# [Information supplied]
%%
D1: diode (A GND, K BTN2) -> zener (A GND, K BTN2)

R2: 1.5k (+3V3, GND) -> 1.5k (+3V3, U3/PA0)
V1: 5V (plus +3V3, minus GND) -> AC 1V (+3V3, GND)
%%
%%
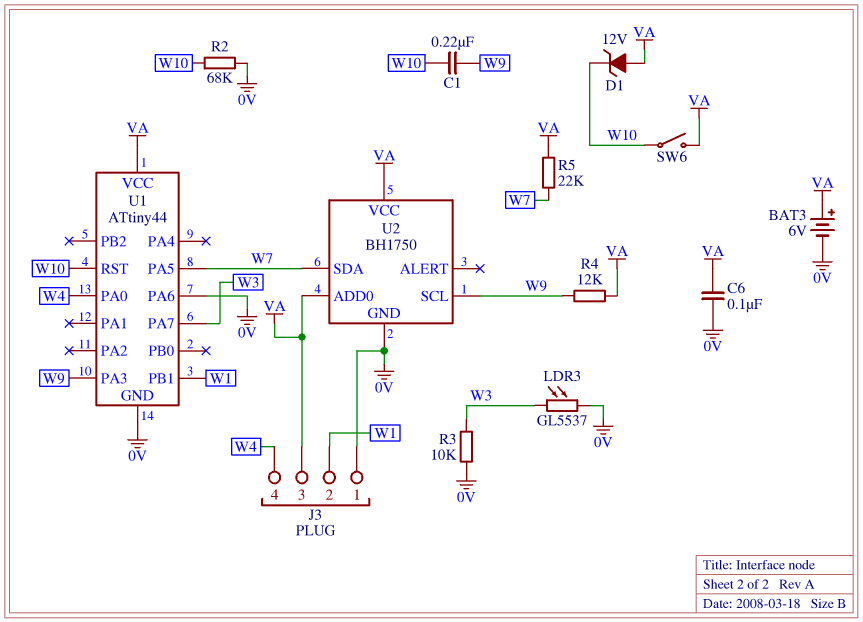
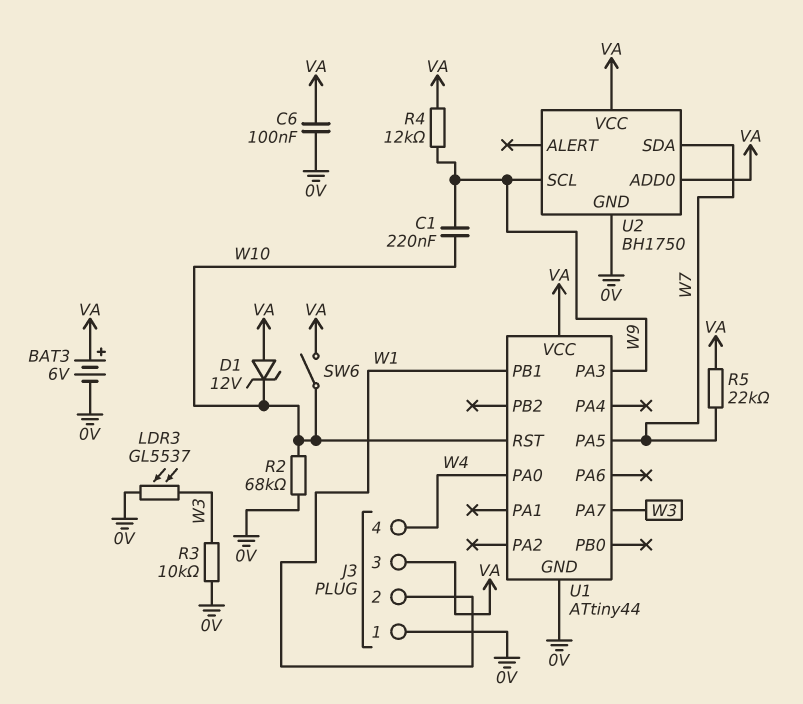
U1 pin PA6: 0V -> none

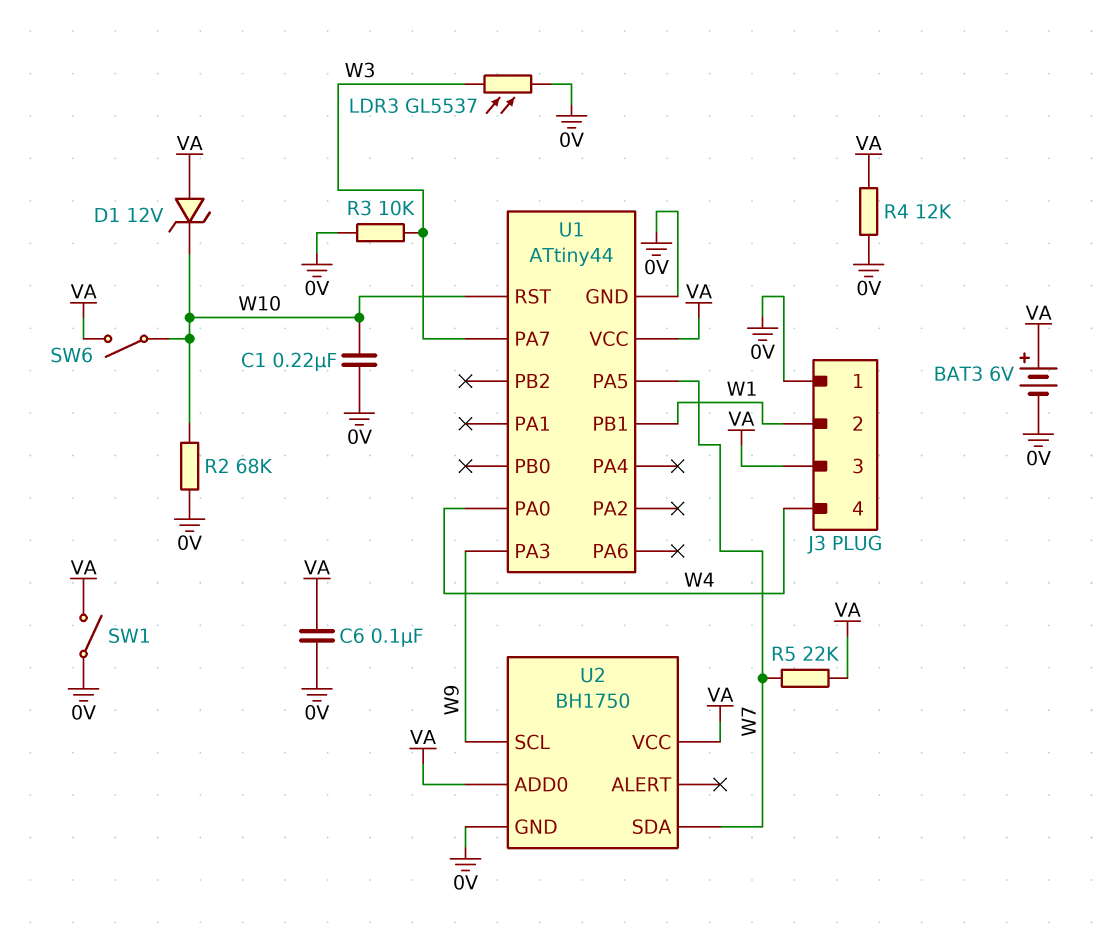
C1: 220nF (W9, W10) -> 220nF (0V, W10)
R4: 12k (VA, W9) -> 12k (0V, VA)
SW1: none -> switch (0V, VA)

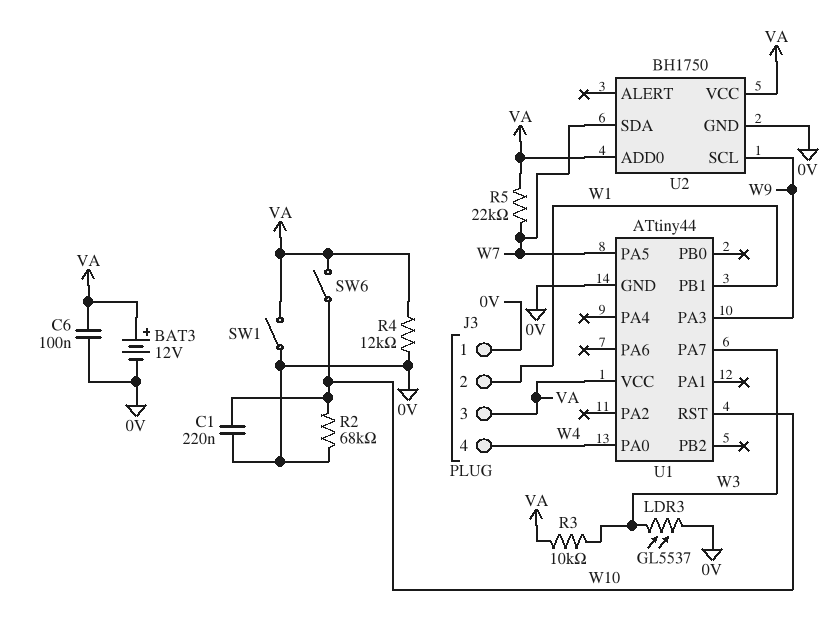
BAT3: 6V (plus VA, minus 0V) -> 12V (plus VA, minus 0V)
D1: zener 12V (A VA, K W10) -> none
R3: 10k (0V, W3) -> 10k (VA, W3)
%%
# [How to complete this task]
Write out exactly the lines that fall from the line with "R2: 1.5k (+3V3, GND) -> 1.5k (+3V3, U3/PA0)" to the line with "V1: 5V (plus" in the records above, keeping both ends.

# [Result]
R2: 1.5k (+3V3, GND) -> 1.5k (+3V3, U3/PA0)
V1: 5V (plus +3V3, minus GND) -> AC 1V (+3V3, GND)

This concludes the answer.